> Requirement: For every line that contains the string "turned", pull that line out of the material below.

+++ Supplied data +++

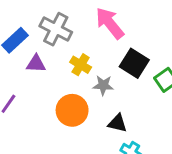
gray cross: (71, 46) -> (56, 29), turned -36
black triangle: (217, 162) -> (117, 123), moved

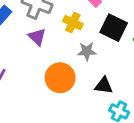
purple triangle: (36, 64) -> (37, 37), moved, turned 48
yellow cross: (81, 65) -> (73, 23), moved

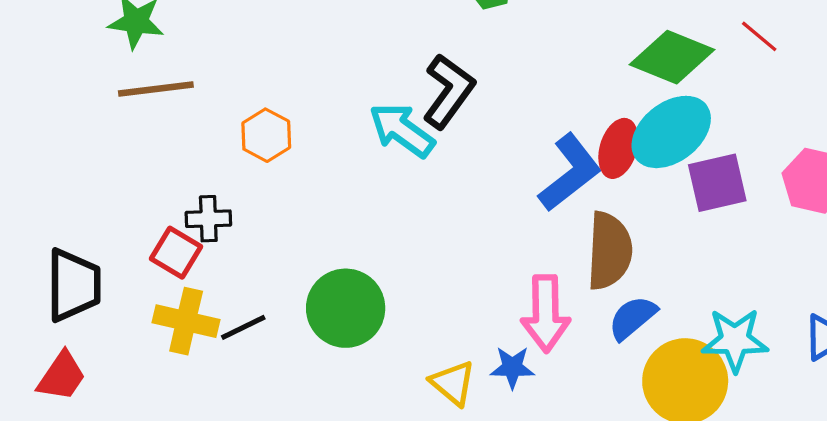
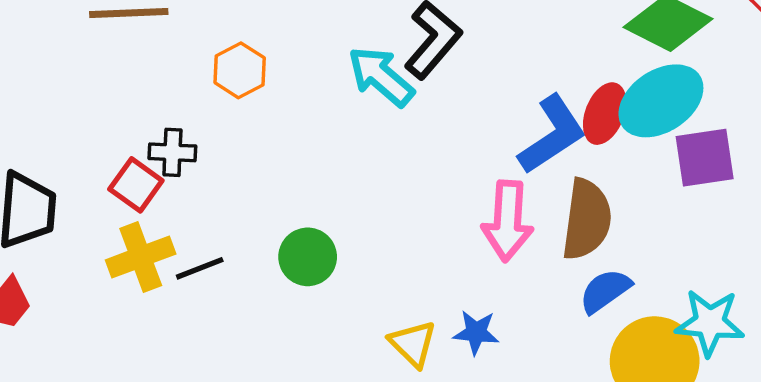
green circle: (346, 308) -> (308, 257), size x0.7
pink arrow: (546, 314) -> (508, 221), moved
yellow cross: (186, 321) -> (141, 257), turned -38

+++

> Solution for this task:
gray cross: (71, 46) -> (56, 29), turned -36
purple triangle: (36, 64) -> (37, 37), moved, turned 48
yellow cross: (186, 321) -> (141, 257), turned -38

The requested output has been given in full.